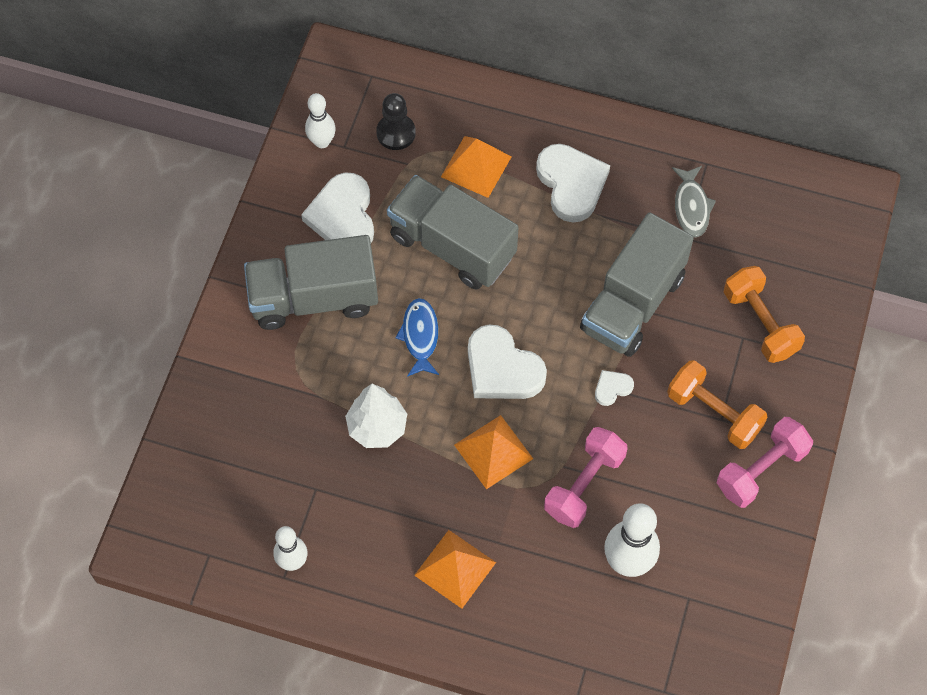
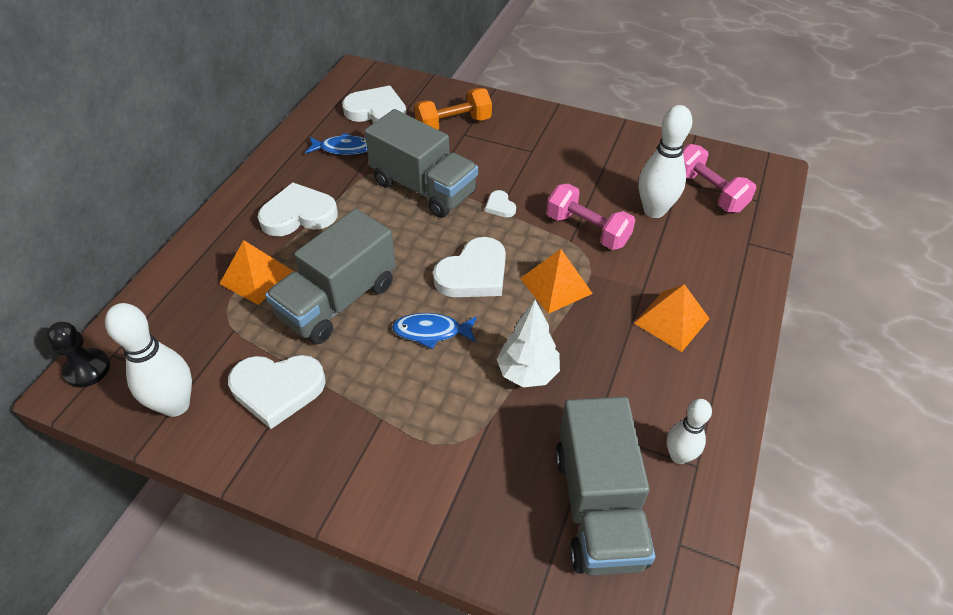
camera: 85 degrees left, 15 degrees down
(314, 298) = (370, 422): grey truck -> grey truck (598, 507)
(322, 142) = (176, 405): white bowling pin -> white bowling pin, size x1.61
(396, 133) = (193, 337): black pawn -> black pawn (87, 369)
(691, 206) = (343, 149): grey fish -> blue fish
(714, 413) = (526, 154): orange dumbbell -> none
(761, 470) = (574, 136): pink dumbbell -> pink dumbbell (708, 192)
(771, 231) = (377, 112): none -> white heart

════════════════

Pictures stay out; everything else in the listing above is to be repeated exactly.

### Solution to this problem:
camera: 85 degrees left, 15 degrees down
(314, 298) = (370, 422): grey truck -> grey truck (598, 507)
(322, 142) = (176, 405): white bowling pin -> white bowling pin, size x1.61
(396, 133) = (193, 337): black pawn -> black pawn (87, 369)
(691, 206) = (343, 149): grey fish -> blue fish
(714, 413) = (526, 154): orange dumbbell -> none
(761, 470) = (574, 136): pink dumbbell -> pink dumbbell (708, 192)
(771, 231) = (377, 112): none -> white heart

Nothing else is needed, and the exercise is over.